=== Begin Enclosure ===

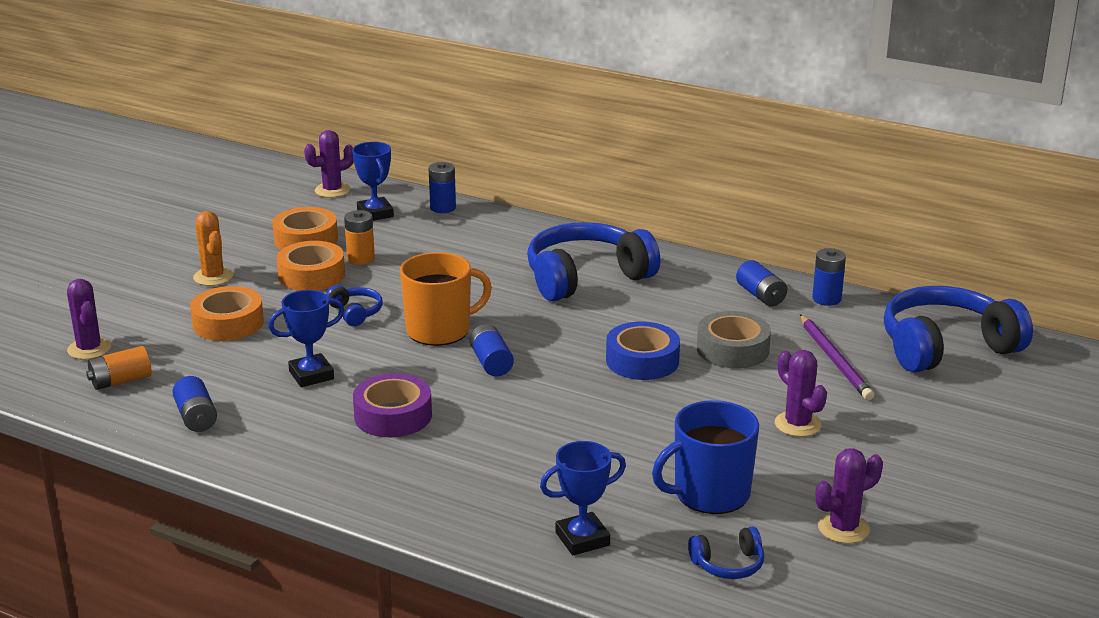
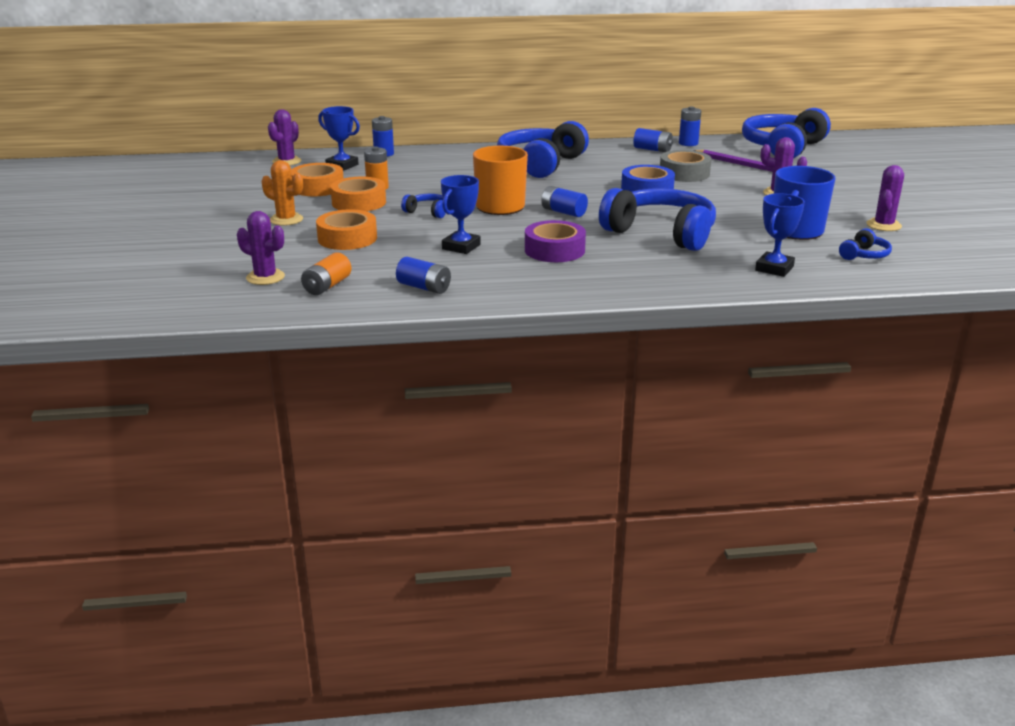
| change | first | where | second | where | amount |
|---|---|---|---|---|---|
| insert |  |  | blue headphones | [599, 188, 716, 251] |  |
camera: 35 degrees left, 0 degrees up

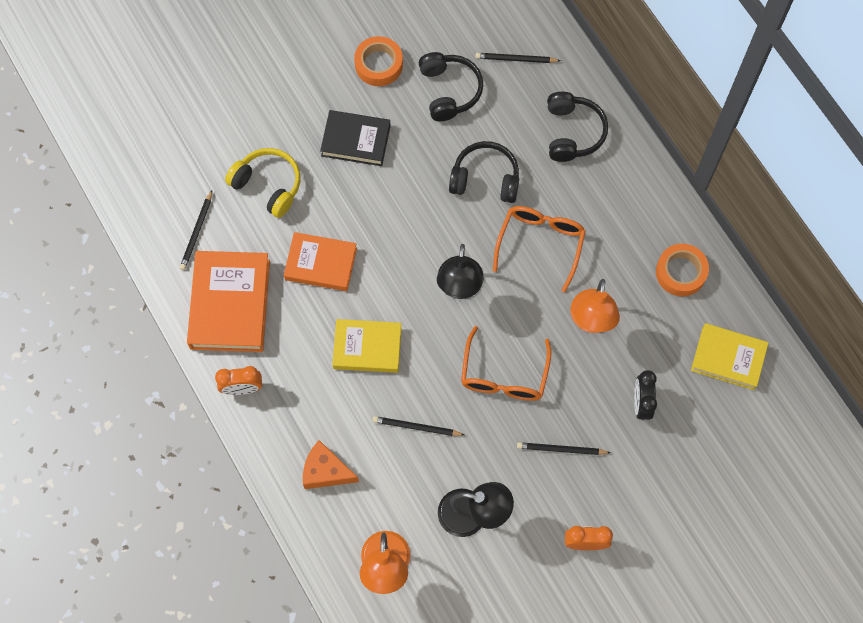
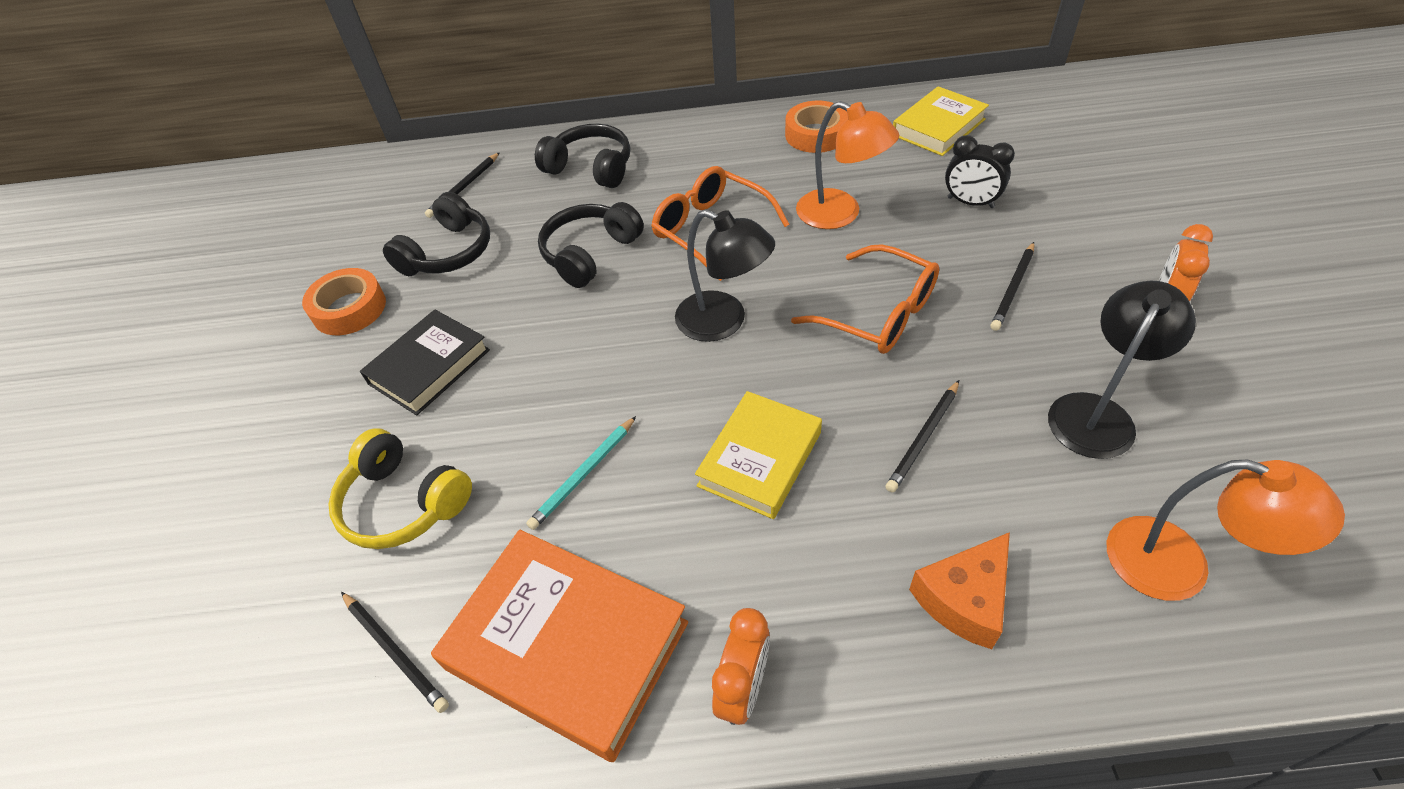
| change | first | where | second | where | amount |
|---|---|---|---|---|---|
| replace | orange book | [284, 232, 357, 291] | turquoise pencil | [526, 416, 636, 530] |  |
| rotate | yellow headphones | [225, 148, 300, 218] |  | [328, 428, 472, 549] | 120 degrees counterclockwise |
| rotate | black headphones | [419, 52, 483, 121] |  | [383, 192, 490, 276] | 105 degrees clockwise |
camera: 60 degrees left, 20 degrees down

=== End Enclosure ===

» **Description of the task**
Your job is to repeat the data exactly, leaving each picture out.

» **Written answer**
| change | first | where | second | where | amount |
|---|---|---|---|---|---|
| insert |  |  | blue headphones | [599, 188, 716, 251] |  |
camera: 35 degrees left, 0 degrees up

| change | first | where | second | where | amount |
|---|---|---|---|---|---|
| replace | orange book | [284, 232, 357, 291] | turquoise pencil | [526, 416, 636, 530] |  |
| rotate | yellow headphones | [225, 148, 300, 218] |  | [328, 428, 472, 549] | 120 degrees counterclockwise |
| rotate | black headphones | [419, 52, 483, 121] |  | [383, 192, 490, 276] | 105 degrees clockwise |
camera: 60 degrees left, 20 degrees down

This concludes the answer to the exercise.